MATERIAL SUPPLIED:
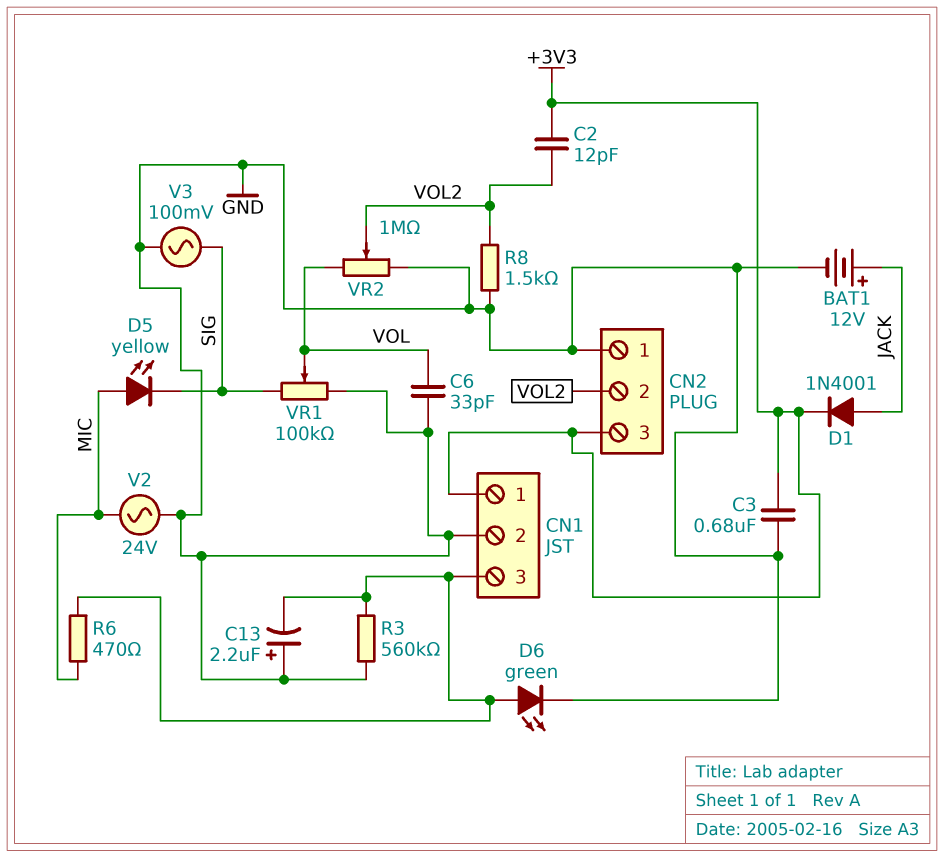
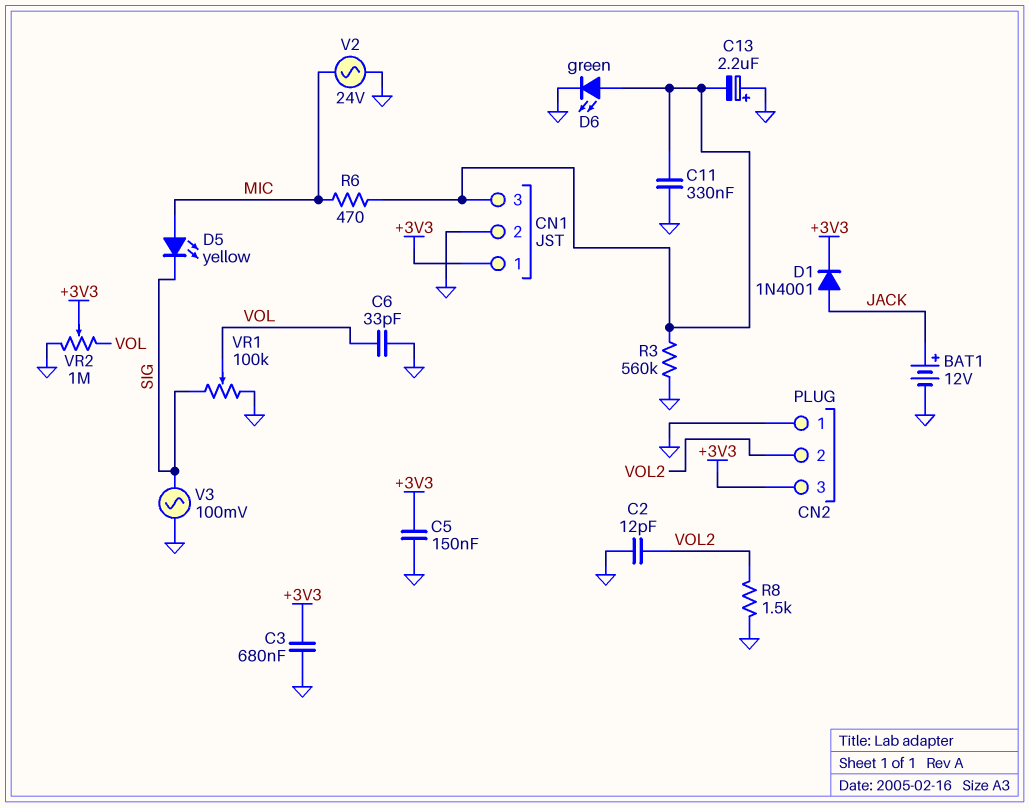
C2: 12pF (+3V3, VOL2) -> 12pF (GND, VOL2)
C5: none -> 150nF (+3V3, GND)
C11: none -> 330nF (CN1/3, GND)
VR2: 1M (GND, VOL, wiper VOL2) -> 1M (GND, VOL, wiper +3V3)

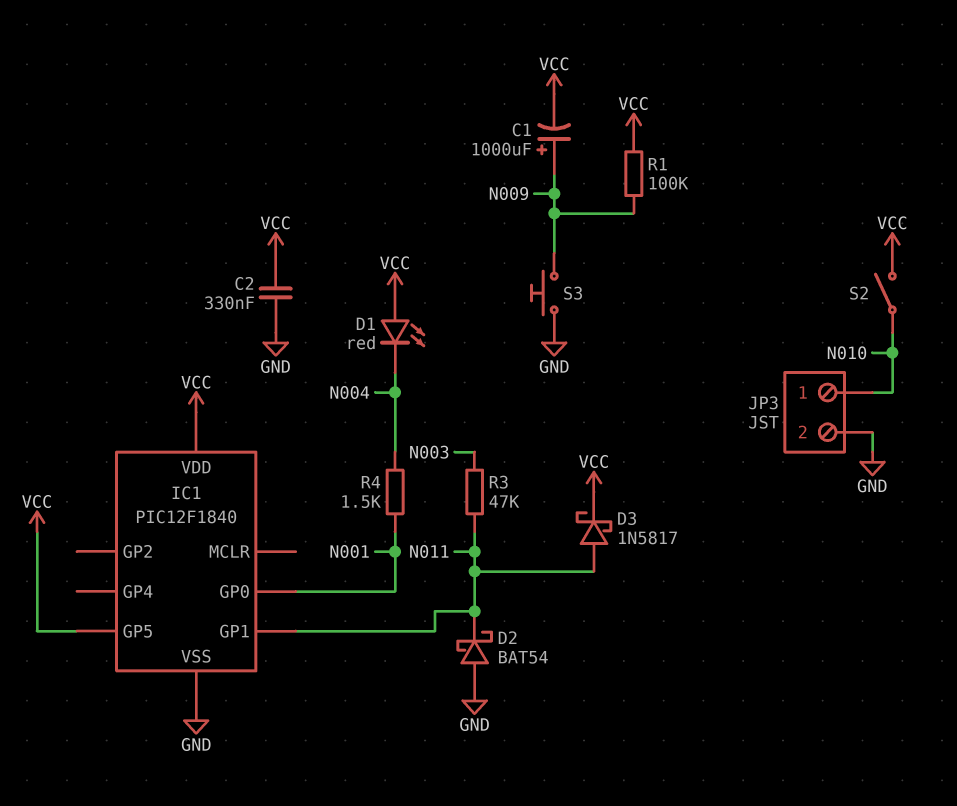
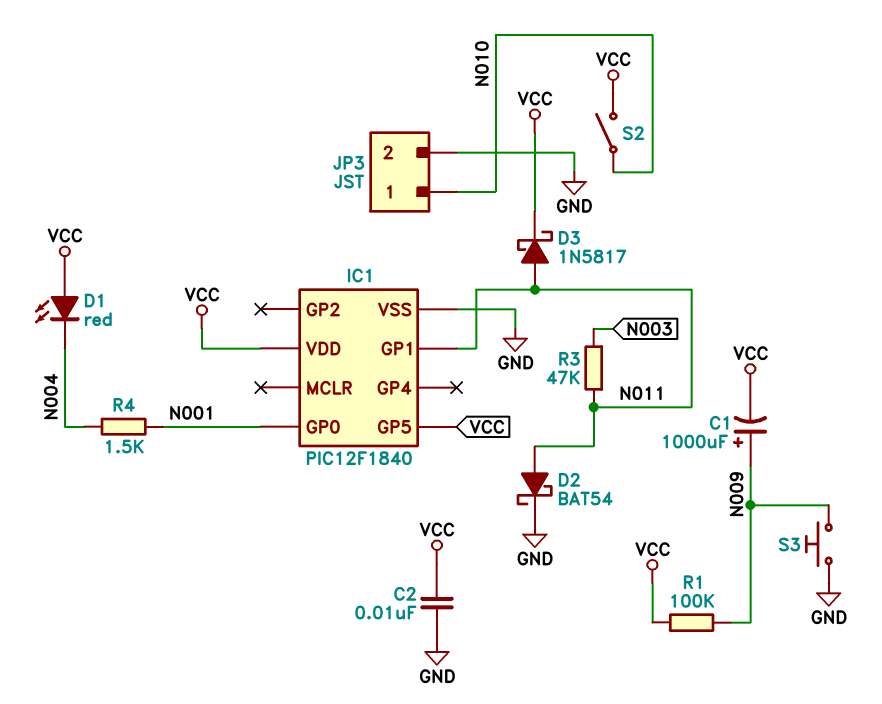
C2: 330nF (GND, VCC) -> 10nF (GND, VCC)
D2: schottky BAT54 (A GND, K N011) -> schottky BAT54 (A N011, K GND)

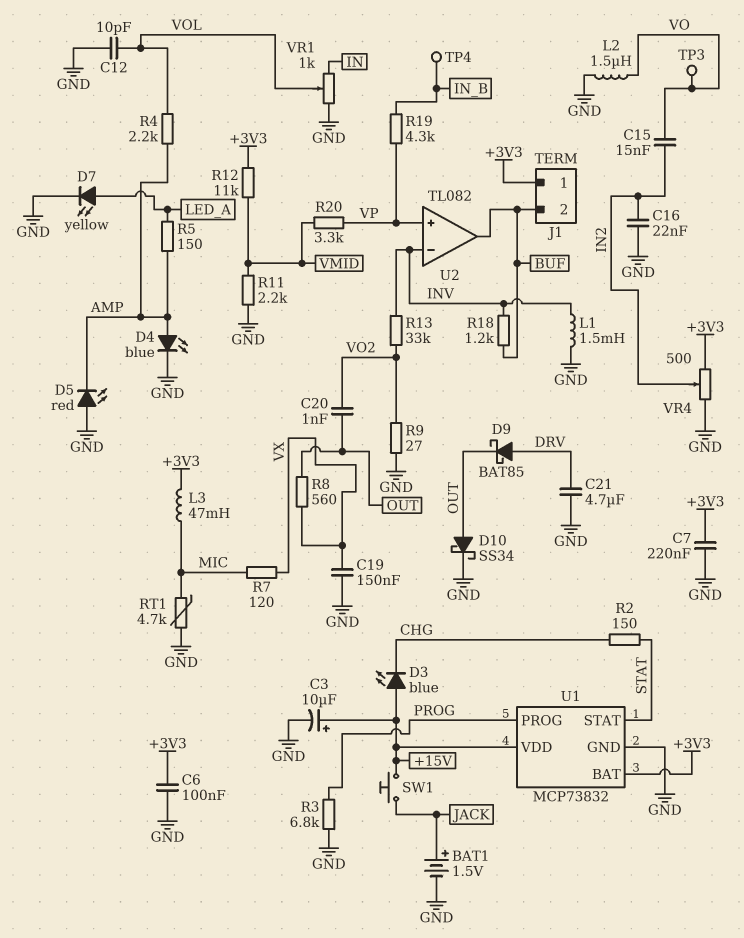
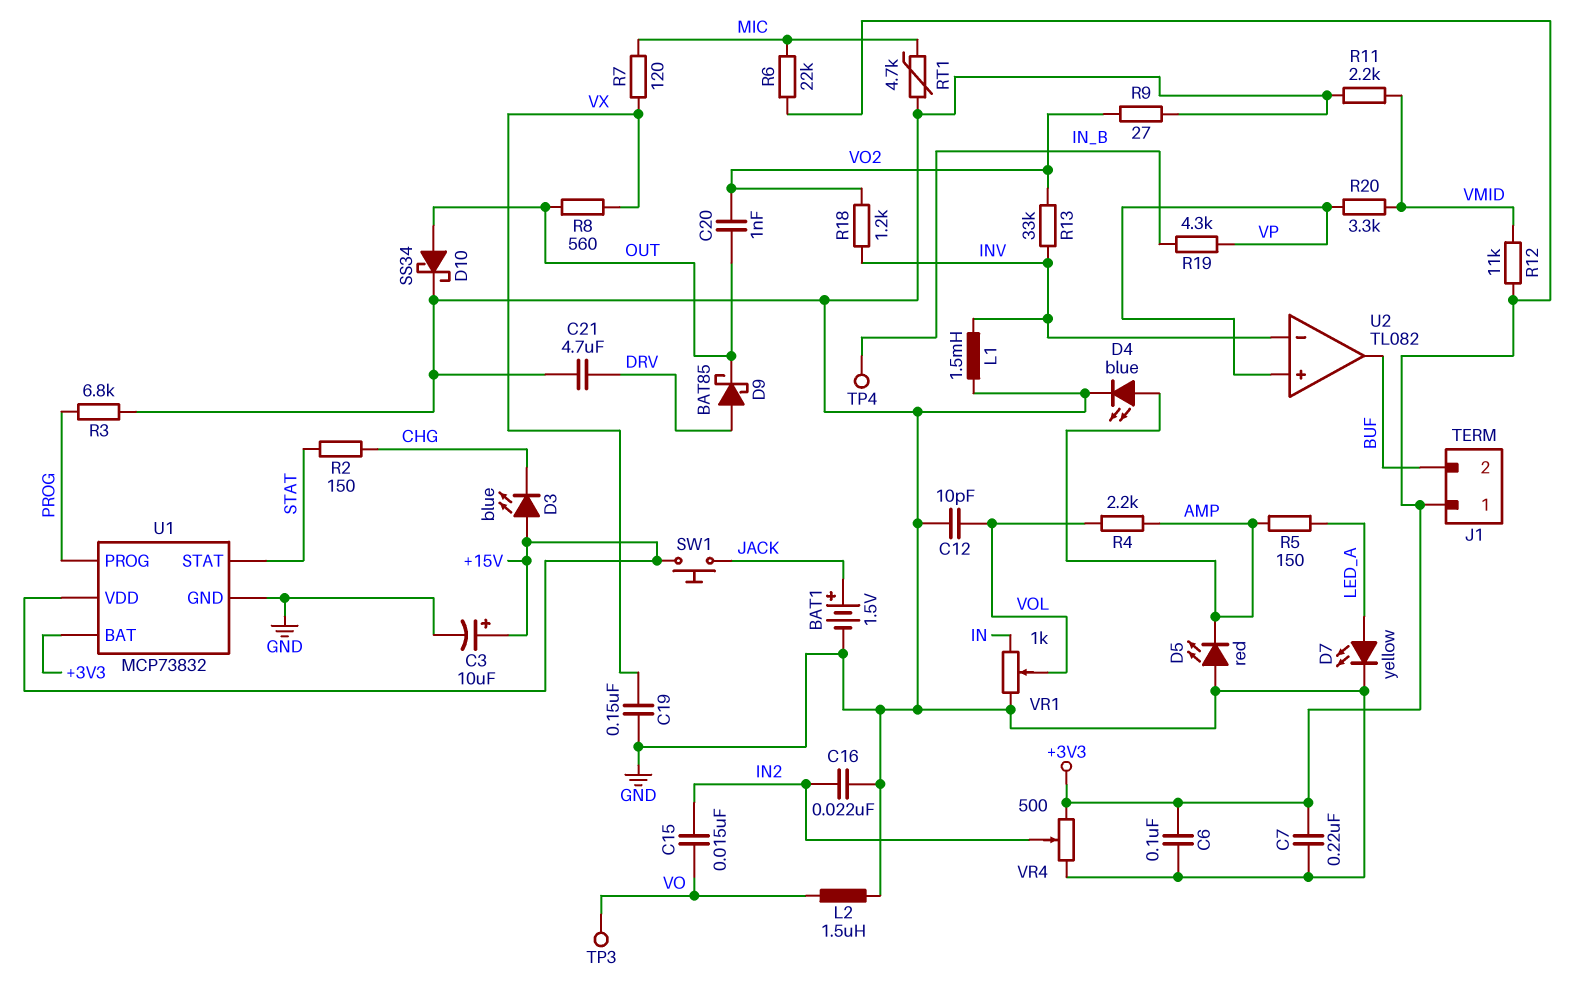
L3: 47mH (+3V3, MIC) -> none
R6: none -> 22k (+3V3, MIC)
R18: 1.2k (BUF, INV) -> 1.2k (INV, VO2)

THE PROBLEM: Write the entries above out again exactly, omitting each image.

TASK ANSWER:
C2: 12pF (+3V3, VOL2) -> 12pF (GND, VOL2)
C5: none -> 150nF (+3V3, GND)
C11: none -> 330nF (CN1/3, GND)
VR2: 1M (GND, VOL, wiper VOL2) -> 1M (GND, VOL, wiper +3V3)

C2: 330nF (GND, VCC) -> 10nF (GND, VCC)
D2: schottky BAT54 (A GND, K N011) -> schottky BAT54 (A N011, K GND)

L3: 47mH (+3V3, MIC) -> none
R6: none -> 22k (+3V3, MIC)
R18: 1.2k (BUF, INV) -> 1.2k (INV, VO2)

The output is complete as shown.